*** SUPPLIED INFORMATION ***
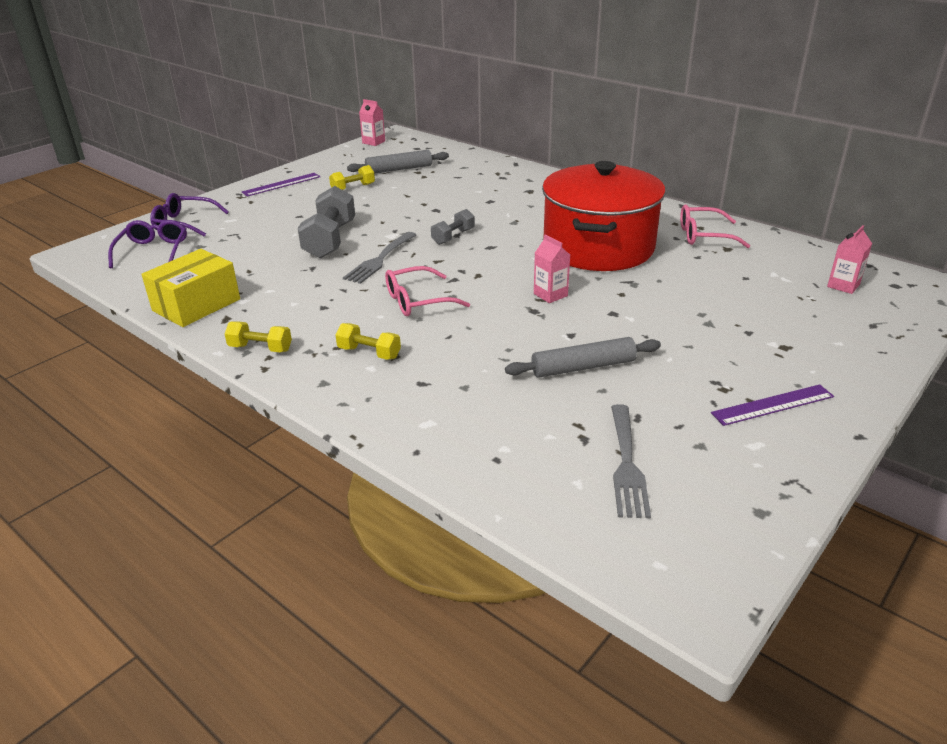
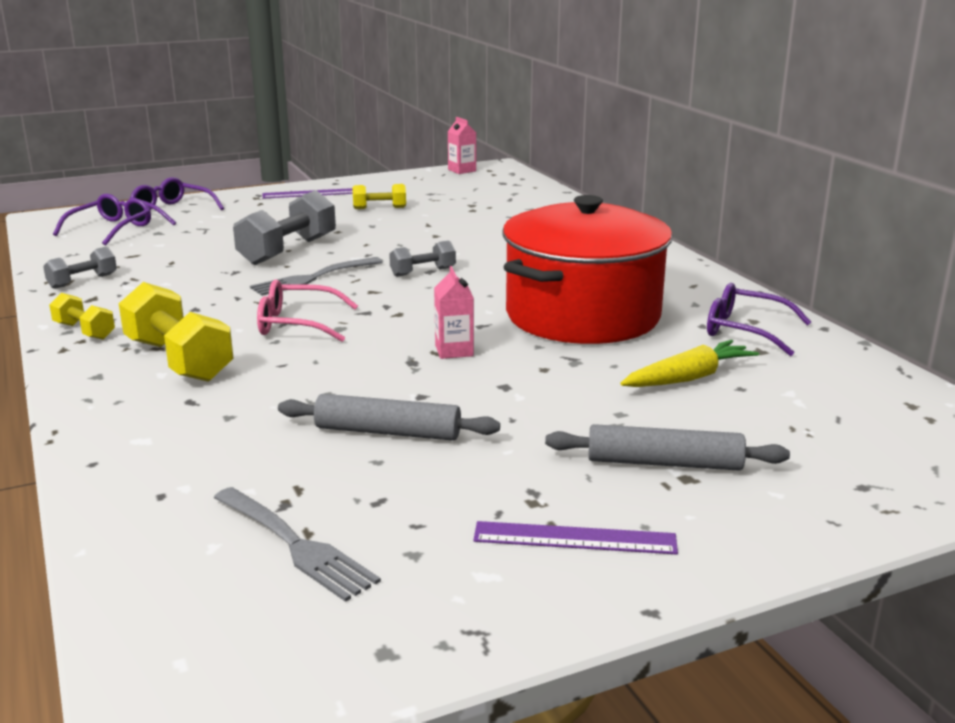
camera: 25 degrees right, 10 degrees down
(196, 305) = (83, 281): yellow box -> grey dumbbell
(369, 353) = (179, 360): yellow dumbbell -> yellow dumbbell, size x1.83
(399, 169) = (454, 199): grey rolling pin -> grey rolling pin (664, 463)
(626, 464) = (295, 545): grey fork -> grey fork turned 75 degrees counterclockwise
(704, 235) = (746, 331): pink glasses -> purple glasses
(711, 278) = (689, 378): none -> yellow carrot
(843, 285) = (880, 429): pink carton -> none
*** End of SUPPLIED INFORMATION ***
• WHAT YOU WILL DO
The answer should be exactly the lines from the one that contains "(399, 169) = (454, 199): grey" through the end of the entries, both ends included, and nothing besides.

• SOLUTION TO THIS PROBLEM
(399, 169) = (454, 199): grey rolling pin -> grey rolling pin (664, 463)
(626, 464) = (295, 545): grey fork -> grey fork turned 75 degrees counterclockwise
(704, 235) = (746, 331): pink glasses -> purple glasses
(711, 278) = (689, 378): none -> yellow carrot
(843, 285) = (880, 429): pink carton -> none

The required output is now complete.